Content starts

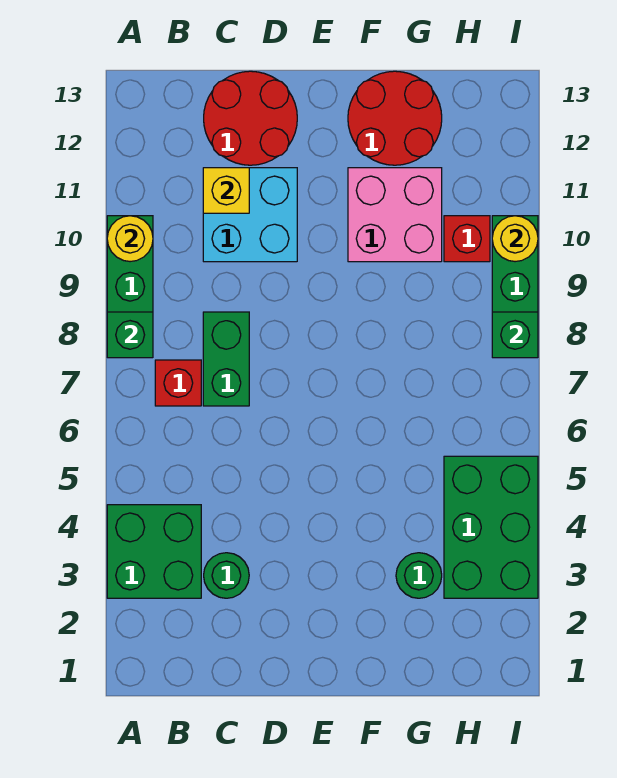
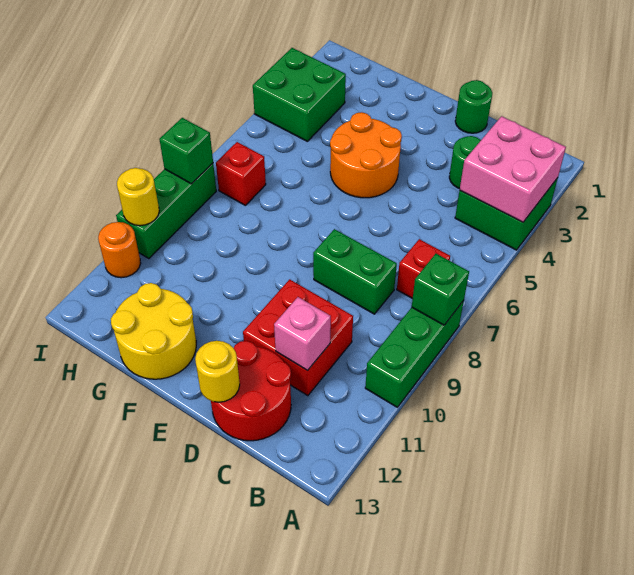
yellow round brick A10 level 2 -> yellow round brick D13 level 2
green brick C7:C8 level 1 -> green brick C8:D8 level 1
cyan brick C10:D11 level 1 -> red brick C10:D11 level 1
yellow brick C11 level 2 -> pink brick C11 level 2
none -> orange round brick E4:F5 level 1
pink brick F10:G11 level 1 -> pink brick A3:B4 level 2
red round brick F12:G13 level 1 -> yellow round brick F12:G13 level 1
green round brick G3 level 1 -> green round brick D1 level 1
green brick H3:I5 level 1 -> green brick H3:I4 level 1
red brick H10 level 1 -> red brick H7 level 1
none -> orange round brick I11 level 1

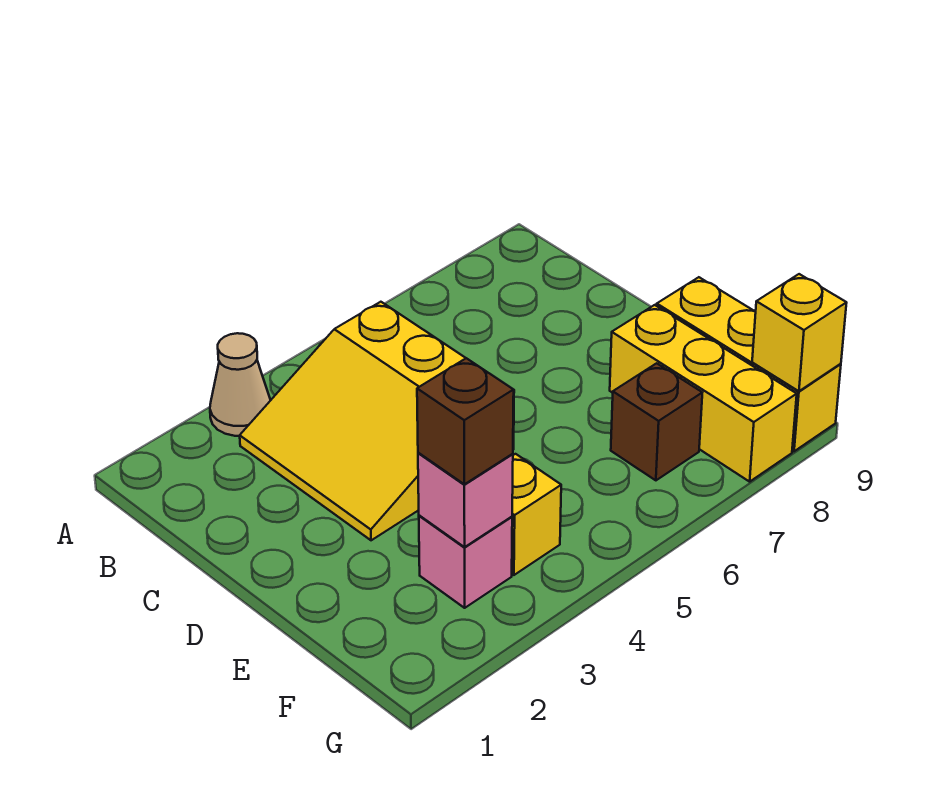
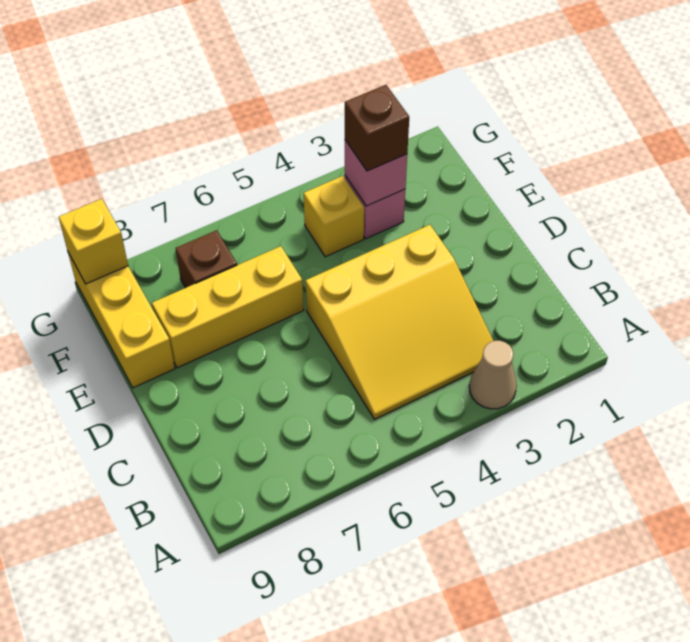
yellow slope B3:D5 level 1 top 5 -> yellow slope B3:D5 level 1 top D
yellow brick E8:G8 level 1 -> yellow brick E6:E8 level 1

Content ends

Write out, exactly and only, the lines from the one containing "green round brick G3" through the last line of the material above. Pictures do not go in the copy.

green round brick G3 level 1 -> green round brick D1 level 1
green brick H3:I5 level 1 -> green brick H3:I4 level 1
red brick H10 level 1 -> red brick H7 level 1
none -> orange round brick I11 level 1

yellow slope B3:D5 level 1 top 5 -> yellow slope B3:D5 level 1 top D
yellow brick E8:G8 level 1 -> yellow brick E6:E8 level 1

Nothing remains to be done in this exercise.